[Information — start]

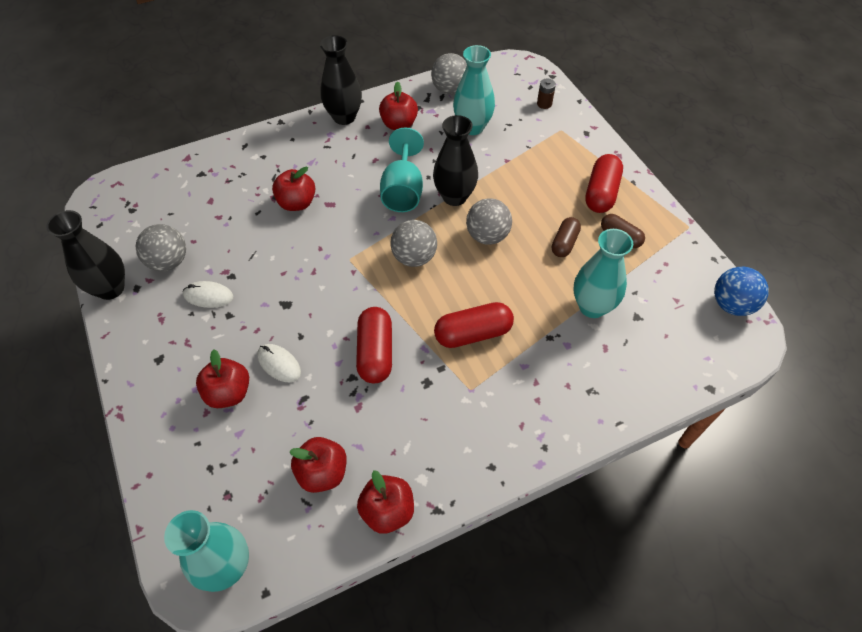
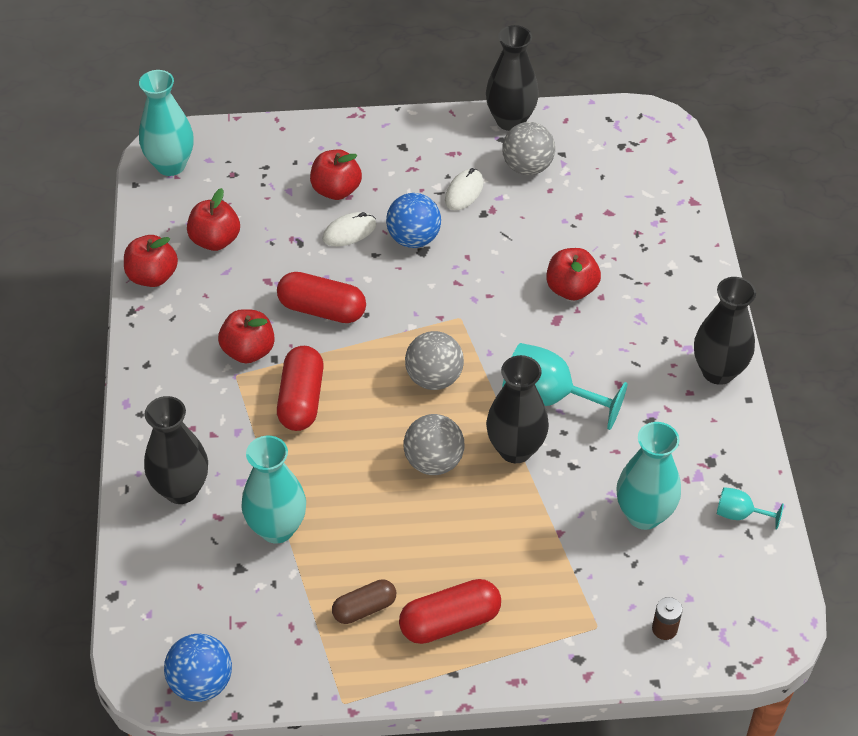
camera: 110 degrees right, 5 degrees down
(273, 314) = (413, 238): none -> blue ball
(399, 124) = (681, 429): red apple -> red apple (248, 351)
(450, 89) = (739, 514): grey ball -> turquoise goblet
(564, 243) = (384, 540): brown capsule -> none
(597, 382) = (181, 489): none -> black vase
(601, 193) = (450, 622): red capsule -> red capsule turned 60 degrees counterclockwise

[Information — finish]

## Your goal
The expected response is every entry above, repeated exactly, pictures removed.

## Problem solution
camera: 110 degrees right, 5 degrees down
(273, 314) = (413, 238): none -> blue ball
(399, 124) = (681, 429): red apple -> red apple (248, 351)
(450, 89) = (739, 514): grey ball -> turquoise goblet
(564, 243) = (384, 540): brown capsule -> none
(597, 382) = (181, 489): none -> black vase
(601, 193) = (450, 622): red capsule -> red capsule turned 60 degrees counterclockwise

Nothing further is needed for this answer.